> **Exercise details**
Only one number is expected here, namely how many lines of the entries below hold the string "cone".

> **Material to process**
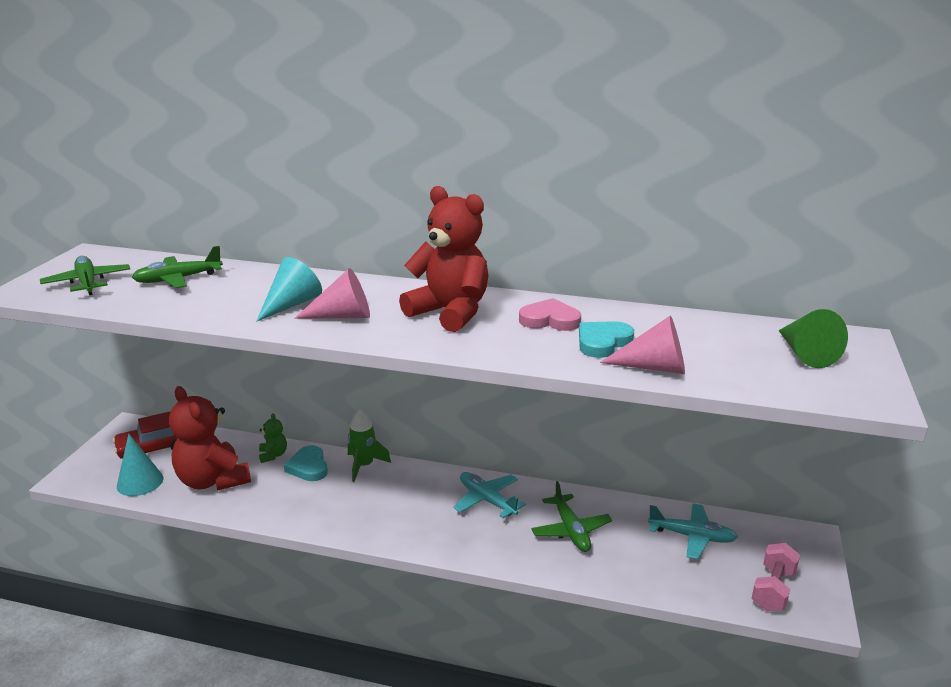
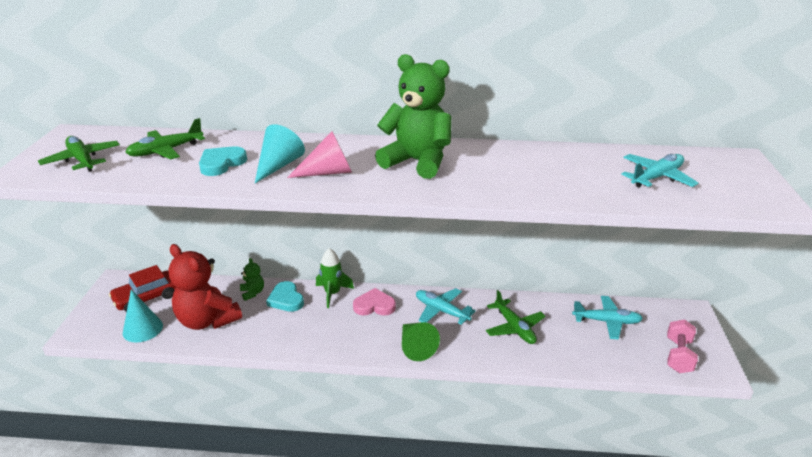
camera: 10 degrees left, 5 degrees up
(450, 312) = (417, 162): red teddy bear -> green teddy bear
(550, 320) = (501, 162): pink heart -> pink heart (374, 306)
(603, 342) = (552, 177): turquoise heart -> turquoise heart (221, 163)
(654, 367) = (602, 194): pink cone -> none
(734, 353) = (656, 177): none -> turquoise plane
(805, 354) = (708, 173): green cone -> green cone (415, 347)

--

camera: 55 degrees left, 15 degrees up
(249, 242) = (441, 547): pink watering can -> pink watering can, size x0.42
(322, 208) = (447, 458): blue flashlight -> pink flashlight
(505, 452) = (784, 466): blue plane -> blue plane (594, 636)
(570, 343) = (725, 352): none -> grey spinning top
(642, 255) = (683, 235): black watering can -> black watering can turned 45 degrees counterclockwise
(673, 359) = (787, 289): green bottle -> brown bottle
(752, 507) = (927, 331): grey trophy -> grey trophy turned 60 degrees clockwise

> **Your solution**
2